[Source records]
_ _ _ _ _

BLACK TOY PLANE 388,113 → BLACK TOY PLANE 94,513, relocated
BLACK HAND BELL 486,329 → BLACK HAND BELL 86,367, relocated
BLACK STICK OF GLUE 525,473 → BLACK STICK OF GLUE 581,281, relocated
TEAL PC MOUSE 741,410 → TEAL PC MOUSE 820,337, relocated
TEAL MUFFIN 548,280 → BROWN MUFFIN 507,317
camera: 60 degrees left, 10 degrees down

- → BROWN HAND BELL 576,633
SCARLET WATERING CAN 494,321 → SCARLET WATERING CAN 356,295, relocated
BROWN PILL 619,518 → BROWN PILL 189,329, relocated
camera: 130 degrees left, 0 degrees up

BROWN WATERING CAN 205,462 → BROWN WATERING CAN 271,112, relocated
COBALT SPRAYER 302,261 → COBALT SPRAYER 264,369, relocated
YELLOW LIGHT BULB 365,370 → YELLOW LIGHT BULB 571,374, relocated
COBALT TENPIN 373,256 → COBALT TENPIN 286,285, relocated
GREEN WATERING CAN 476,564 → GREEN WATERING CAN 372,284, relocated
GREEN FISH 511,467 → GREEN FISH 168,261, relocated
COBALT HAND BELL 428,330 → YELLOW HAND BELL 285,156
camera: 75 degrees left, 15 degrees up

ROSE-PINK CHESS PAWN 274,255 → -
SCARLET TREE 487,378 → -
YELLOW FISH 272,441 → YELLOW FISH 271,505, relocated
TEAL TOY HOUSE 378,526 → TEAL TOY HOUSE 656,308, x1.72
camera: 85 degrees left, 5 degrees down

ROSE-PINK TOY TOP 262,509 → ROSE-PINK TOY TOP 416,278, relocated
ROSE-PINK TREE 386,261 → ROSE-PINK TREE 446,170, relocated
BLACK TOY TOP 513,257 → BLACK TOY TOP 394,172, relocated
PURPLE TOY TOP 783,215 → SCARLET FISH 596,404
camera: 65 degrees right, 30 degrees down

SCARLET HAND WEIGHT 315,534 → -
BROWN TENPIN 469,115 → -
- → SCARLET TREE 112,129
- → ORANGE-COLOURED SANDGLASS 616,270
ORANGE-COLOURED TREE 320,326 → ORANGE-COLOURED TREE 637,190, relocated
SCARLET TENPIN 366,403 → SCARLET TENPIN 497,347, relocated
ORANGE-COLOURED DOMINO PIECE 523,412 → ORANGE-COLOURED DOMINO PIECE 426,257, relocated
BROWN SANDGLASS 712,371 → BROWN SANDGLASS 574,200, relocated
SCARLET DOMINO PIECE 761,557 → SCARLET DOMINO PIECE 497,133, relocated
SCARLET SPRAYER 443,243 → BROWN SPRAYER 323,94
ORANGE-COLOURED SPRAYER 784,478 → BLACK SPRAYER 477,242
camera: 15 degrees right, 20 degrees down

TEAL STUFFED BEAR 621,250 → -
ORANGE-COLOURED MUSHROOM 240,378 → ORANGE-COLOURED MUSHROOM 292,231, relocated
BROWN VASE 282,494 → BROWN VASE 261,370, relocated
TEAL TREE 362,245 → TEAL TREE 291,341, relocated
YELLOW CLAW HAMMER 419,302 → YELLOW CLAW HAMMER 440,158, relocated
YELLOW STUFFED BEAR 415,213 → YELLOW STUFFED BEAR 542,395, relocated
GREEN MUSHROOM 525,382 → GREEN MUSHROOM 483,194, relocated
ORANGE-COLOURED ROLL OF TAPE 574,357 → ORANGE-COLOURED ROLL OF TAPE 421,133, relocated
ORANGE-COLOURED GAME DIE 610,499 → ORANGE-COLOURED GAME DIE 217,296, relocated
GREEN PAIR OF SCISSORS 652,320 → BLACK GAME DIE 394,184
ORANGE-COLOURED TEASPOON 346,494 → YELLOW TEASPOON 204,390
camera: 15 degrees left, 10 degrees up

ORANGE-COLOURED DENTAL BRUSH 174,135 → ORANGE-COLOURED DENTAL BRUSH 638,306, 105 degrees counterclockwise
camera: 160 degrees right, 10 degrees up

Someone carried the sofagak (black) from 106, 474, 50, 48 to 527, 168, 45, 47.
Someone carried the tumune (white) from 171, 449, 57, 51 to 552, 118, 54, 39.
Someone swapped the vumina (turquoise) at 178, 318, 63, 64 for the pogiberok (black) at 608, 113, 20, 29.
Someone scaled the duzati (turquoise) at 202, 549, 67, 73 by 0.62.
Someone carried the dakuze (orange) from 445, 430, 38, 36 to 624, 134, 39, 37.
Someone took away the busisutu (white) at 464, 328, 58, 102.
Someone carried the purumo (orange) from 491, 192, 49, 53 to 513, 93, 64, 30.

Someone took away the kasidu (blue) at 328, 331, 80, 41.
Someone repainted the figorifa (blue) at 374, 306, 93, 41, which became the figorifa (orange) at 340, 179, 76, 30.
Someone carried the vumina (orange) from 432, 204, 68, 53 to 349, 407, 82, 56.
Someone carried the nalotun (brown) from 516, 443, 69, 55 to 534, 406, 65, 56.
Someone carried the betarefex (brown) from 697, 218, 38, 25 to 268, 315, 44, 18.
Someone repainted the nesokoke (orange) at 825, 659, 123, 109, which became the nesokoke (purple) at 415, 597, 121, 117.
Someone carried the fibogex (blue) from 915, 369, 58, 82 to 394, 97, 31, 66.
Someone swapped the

_ _ _ _ _

TASK DESCRIPTION:
In full and without alteration, reproduce the records above.

OUTPUT OF THE EXERCISE:
BLACK TOY PLANE 388,113 → BLACK TOY PLANE 94,513, relocated
BLACK HAND BELL 486,329 → BLACK HAND BELL 86,367, relocated
BLACK STICK OF GLUE 525,473 → BLACK STICK OF GLUE 581,281, relocated
TEAL PC MOUSE 741,410 → TEAL PC MOUSE 820,337, relocated
TEAL MUFFIN 548,280 → BROWN MUFFIN 507,317
camera: 60 degrees left, 10 degrees down

- → BROWN HAND BELL 576,633
SCARLET WATERING CAN 494,321 → SCARLET WATERING CAN 356,295, relocated
BROWN PILL 619,518 → BROWN PILL 189,329, relocated
camera: 130 degrees left, 0 degrees up

BROWN WATERING CAN 205,462 → BROWN WATERING CAN 271,112, relocated
COBALT SPRAYER 302,261 → COBALT SPRAYER 264,369, relocated
YELLOW LIGHT BULB 365,370 → YELLOW LIGHT BULB 571,374, relocated
COBALT TENPIN 373,256 → COBALT TENPIN 286,285, relocated
GREEN WATERING CAN 476,564 → GREEN WATERING CAN 372,284, relocated
GREEN FISH 511,467 → GREEN FISH 168,261, relocated
COBALT HAND BELL 428,330 → YELLOW HAND BELL 285,156
camera: 75 degrees left, 15 degrees up

ROSE-PINK CHESS PAWN 274,255 → -
SCARLET TREE 487,378 → -
YELLOW FISH 272,441 → YELLOW FISH 271,505, relocated
TEAL TOY HOUSE 378,526 → TEAL TOY HOUSE 656,308, x1.72
camera: 85 degrees left, 5 degrees down

ROSE-PINK TOY TOP 262,509 → ROSE-PINK TOY TOP 416,278, relocated
ROSE-PINK TREE 386,261 → ROSE-PINK TREE 446,170, relocated
BLACK TOY TOP 513,257 → BLACK TOY TOP 394,172, relocated
PURPLE TOY TOP 783,215 → SCARLET FISH 596,404
camera: 65 degrees right, 30 degrees down

SCARLET HAND WEIGHT 315,534 → -
BROWN TENPIN 469,115 → -
- → SCARLET TREE 112,129
- → ORANGE-COLOURED SANDGLASS 616,270
ORANGE-COLOURED TREE 320,326 → ORANGE-COLOURED TREE 637,190, relocated
SCARLET TENPIN 366,403 → SCARLET TENPIN 497,347, relocated
ORANGE-COLOURED DOMINO PIECE 523,412 → ORANGE-COLOURED DOMINO PIECE 426,257, relocated
BROWN SANDGLASS 712,371 → BROWN SANDGLASS 574,200, relocated
SCARLET DOMINO PIECE 761,557 → SCARLET DOMINO PIECE 497,133, relocated
SCARLET SPRAYER 443,243 → BROWN SPRAYER 323,94
ORANGE-COLOURED SPRAYER 784,478 → BLACK SPRAYER 477,242
camera: 15 degrees right, 20 degrees down

TEAL STUFFED BEAR 621,250 → -
ORANGE-COLOURED MUSHROOM 240,378 → ORANGE-COLOURED MUSHROOM 292,231, relocated
BROWN VASE 282,494 → BROWN VASE 261,370, relocated
TEAL TREE 362,245 → TEAL TREE 291,341, relocated
YELLOW CLAW HAMMER 419,302 → YELLOW CLAW HAMMER 440,158, relocated
YELLOW STUFFED BEAR 415,213 → YELLOW STUFFED BEAR 542,395, relocated
GREEN MUSHROOM 525,382 → GREEN MUSHROOM 483,194, relocated
ORANGE-COLOURED ROLL OF TAPE 574,357 → ORANGE-COLOURED ROLL OF TAPE 421,133, relocated
ORANGE-COLOURED GAME DIE 610,499 → ORANGE-COLOURED GAME DIE 217,296, relocated
GREEN PAIR OF SCISSORS 652,320 → BLACK GAME DIE 394,184
ORANGE-COLOURED TEASPOON 346,494 → YELLOW TEASPOON 204,390
camera: 15 degrees left, 10 degrees up

ORANGE-COLOURED DENTAL BRUSH 174,135 → ORANGE-COLOURED DENTAL BRUSH 638,306, 105 degrees counterclockwise
camera: 160 degrees right, 10 degrees up

Someone carried the sofagak (black) from 106, 474, 50, 48 to 527, 168, 45, 47.
Someone carried the tumune (white) from 171, 449, 57, 51 to 552, 118, 54, 39.
Someone swapped the vumina (turquoise) at 178, 318, 63, 64 for the pogiberok (black) at 608, 113, 20, 29.
Someone scaled the duzati (turquoise) at 202, 549, 67, 73 by 0.62.
Someone carried the dakuze (orange) from 445, 430, 38, 36 to 624, 134, 39, 37.
Someone took away the busisutu (white) at 464, 328, 58, 102.
Someone carried the purumo (orange) from 491, 192, 49, 53 to 513, 93, 64, 30.

Someone took away the kasidu (blue) at 328, 331, 80, 41.
Someone repainted the figorifa (blue) at 374, 306, 93, 41, which became the figorifa (orange) at 340, 179, 76, 30.
Someone carried the vumina (orange) from 432, 204, 68, 53 to 349, 407, 82, 56.
Someone carried the nalotun (brown) from 516, 443, 69, 55 to 534, 406, 65, 56.
Someone carried the betarefex (brown) from 697, 218, 38, 25 to 268, 315, 44, 18.
Someone repainted the nesokoke (orange) at 825, 659, 123, 109, which became the nesokoke (purple) at 415, 597, 121, 117.
Someone carried the fibogex (blue) from 915, 369, 58, 82 to 394, 97, 31, 66.
Someone swapped the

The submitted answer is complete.